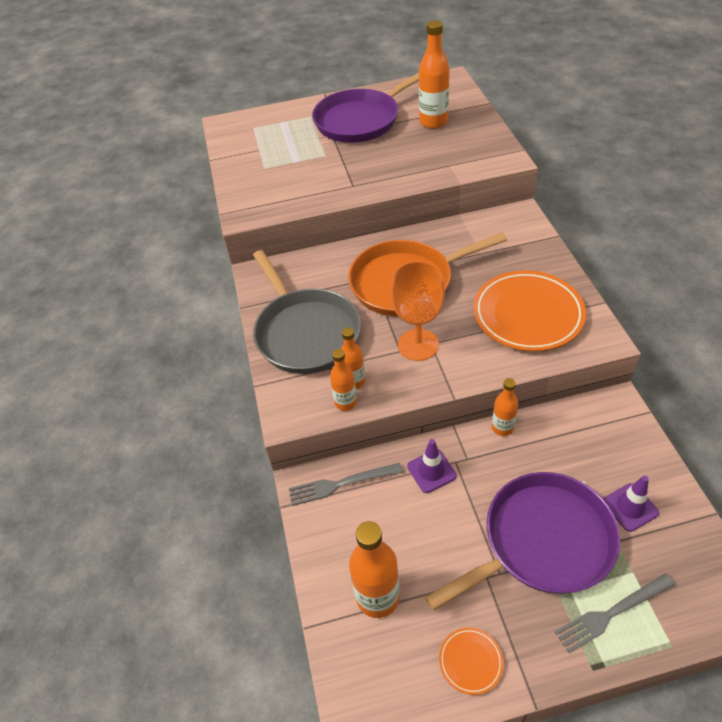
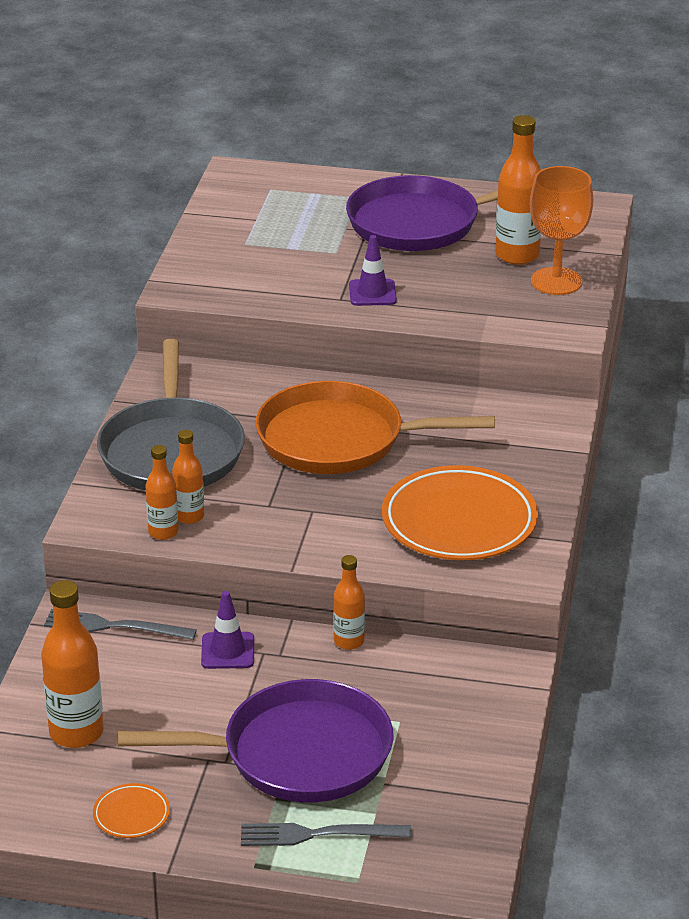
camera: 20 degrees right, 15 degrees down
orange goblet [391,261,445,361] -> orange goblet moved to [530,166,593,295]
purple traffic cone [604,475,659,532] -> purple traffic cone moved to [349,235,397,306]

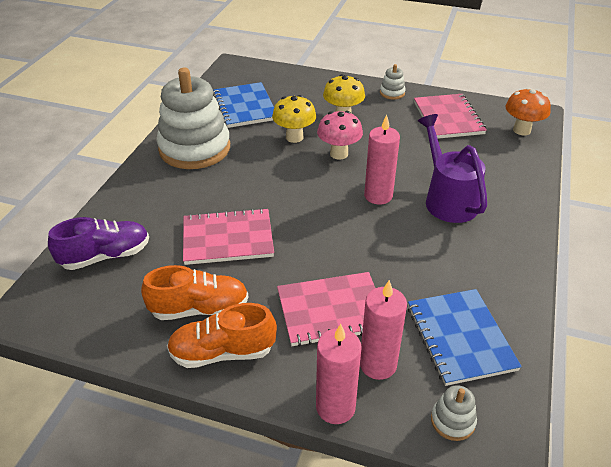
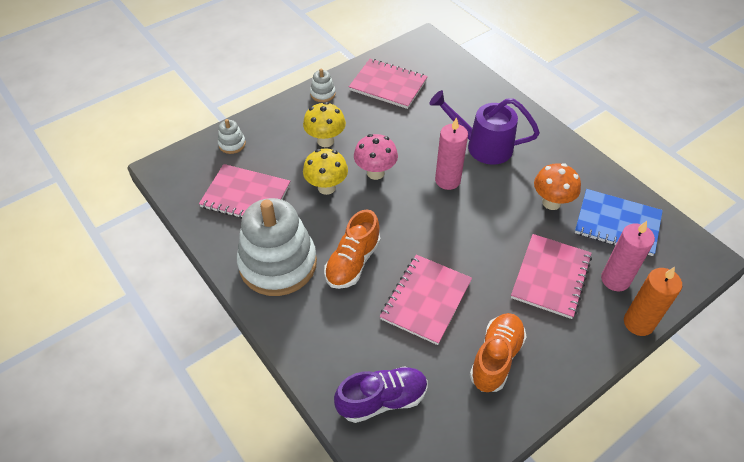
camera: 55 degrees left, 10 degrees up
purple shoe [48,217,149,270] -> purple shoe turned 60 degrees clockwise [334,366,428,423]
orange shoe [167,303,277,368] -> orange shoe moved to [324,209,380,289]
blue notebook [213,82,274,128] -> pink notebook [199,164,290,219]
pink candle [316,324,362,424] -> orange candle [624,267,682,336]
white stacking toy [431,385,477,441] -> white stacking toy moved to [218,119,246,154]
orange mushroom [505,88,551,135] -> orange mushroom moved to [534,163,581,210]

→ **TASK OBJECTIVE**
Beginning with the line that contains "purple shoe [48,217,149,270]", repeat every line through the end of the records and nothing more.

→ **RESPONSE TO THIS EXERCISE**
purple shoe [48,217,149,270] -> purple shoe turned 60 degrees clockwise [334,366,428,423]
orange shoe [167,303,277,368] -> orange shoe moved to [324,209,380,289]
blue notebook [213,82,274,128] -> pink notebook [199,164,290,219]
pink candle [316,324,362,424] -> orange candle [624,267,682,336]
white stacking toy [431,385,477,441] -> white stacking toy moved to [218,119,246,154]
orange mushroom [505,88,551,135] -> orange mushroom moved to [534,163,581,210]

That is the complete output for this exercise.